═════ Records for this task ═════
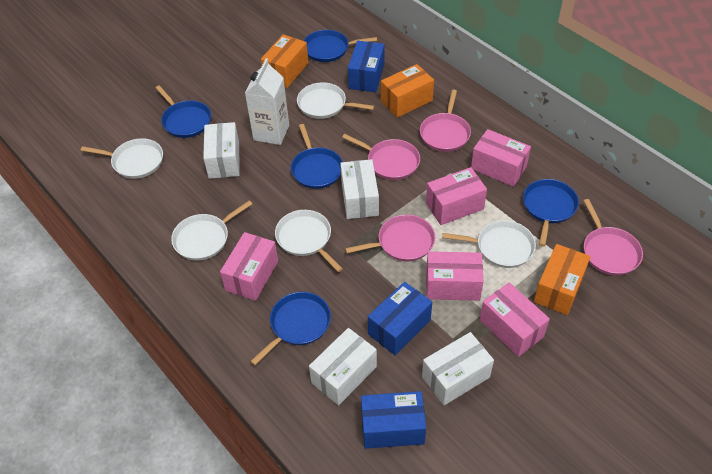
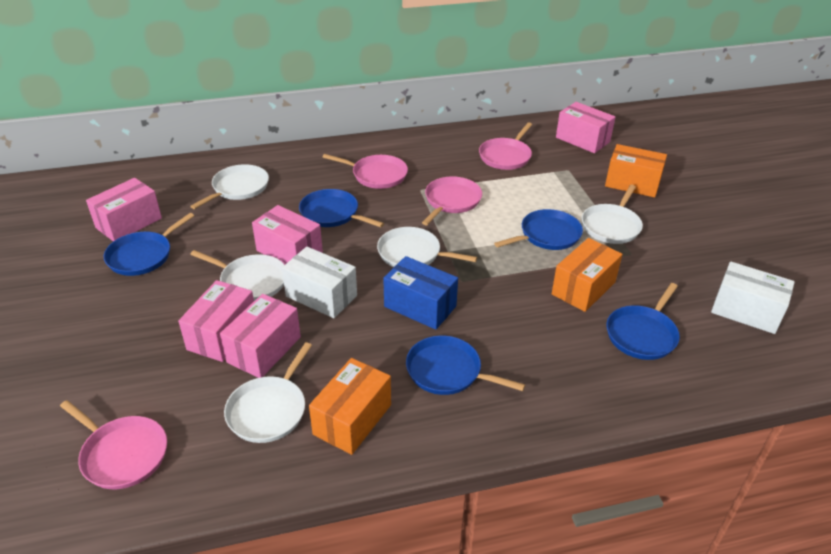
blue box: 3 -> 1
white box: 4 -> 2
white carton: 1 -> 0

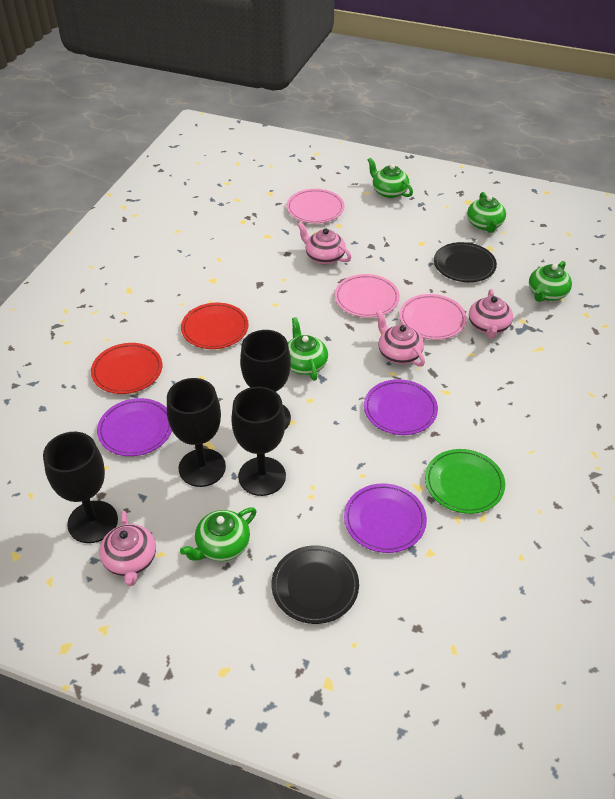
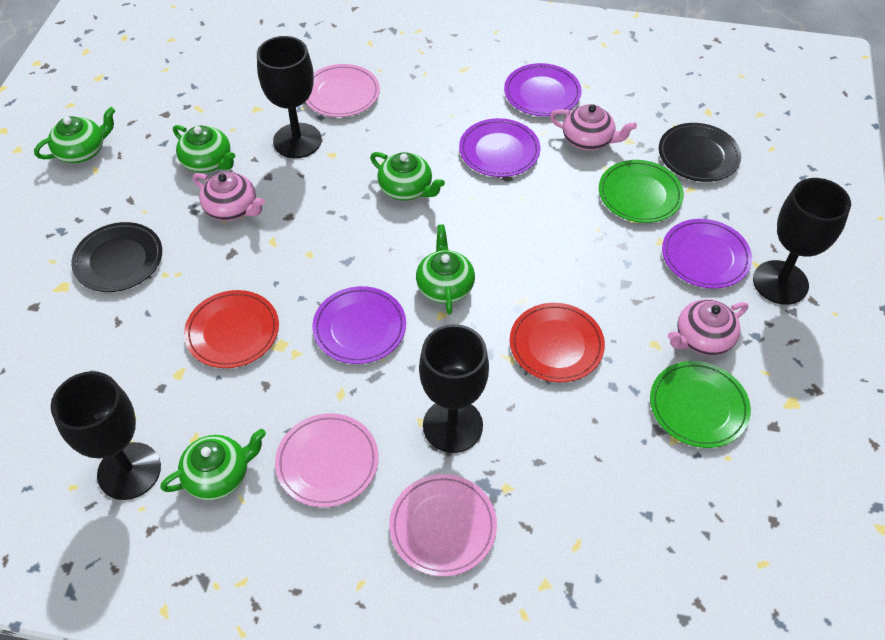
green plate: 1 -> 2
pink teapot: 4 -> 3
purple plate: 3 -> 4

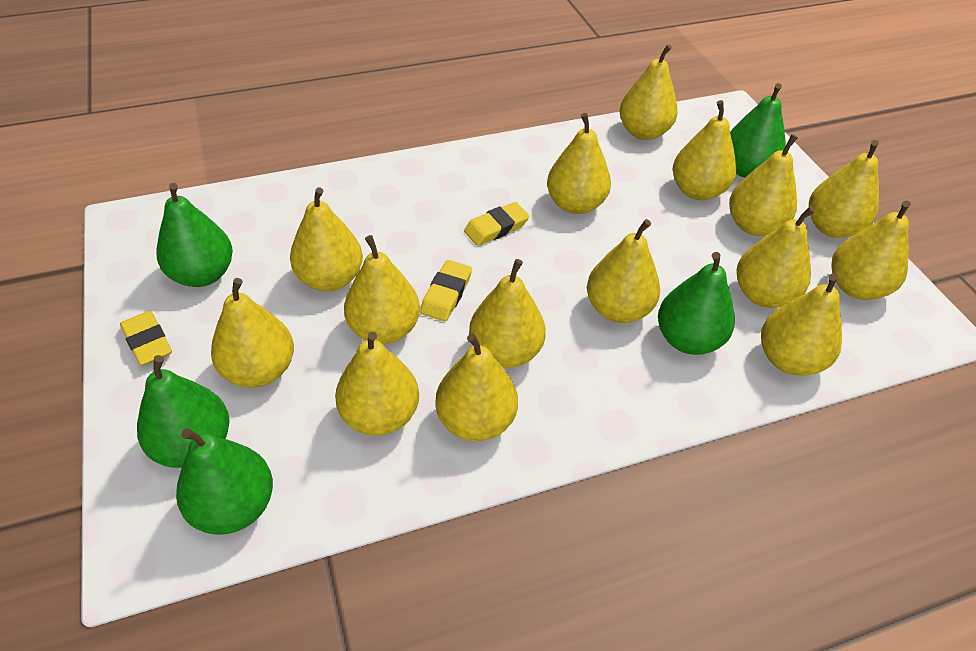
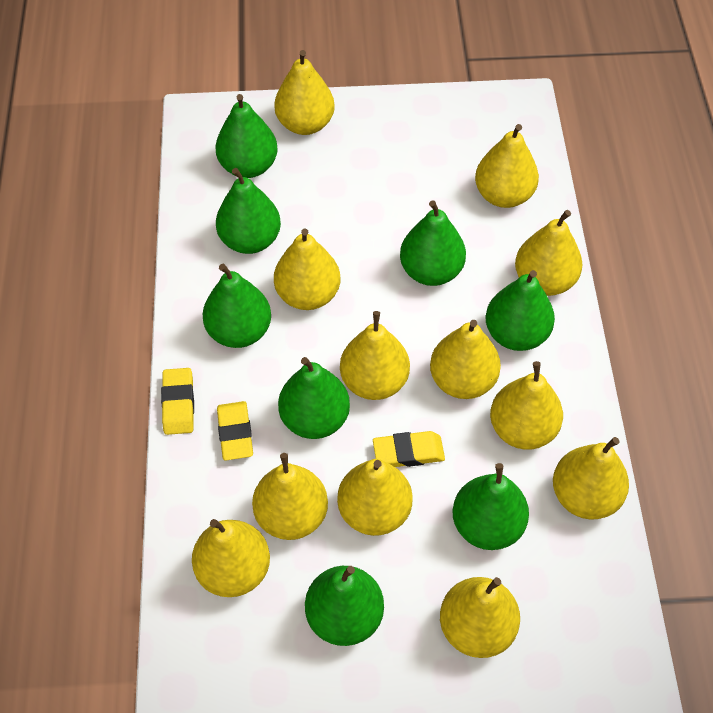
green pear: 5 -> 8
yellow pear: 15 -> 12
═════
* **What is needed**
Pictures are to be left out, while the records are copied word for word.

* **Solution**
blue box: 3 -> 1
white box: 4 -> 2
white carton: 1 -> 0

green plate: 1 -> 2
pink teapot: 4 -> 3
purple plate: 3 -> 4

green pear: 5 -> 8
yellow pear: 15 -> 12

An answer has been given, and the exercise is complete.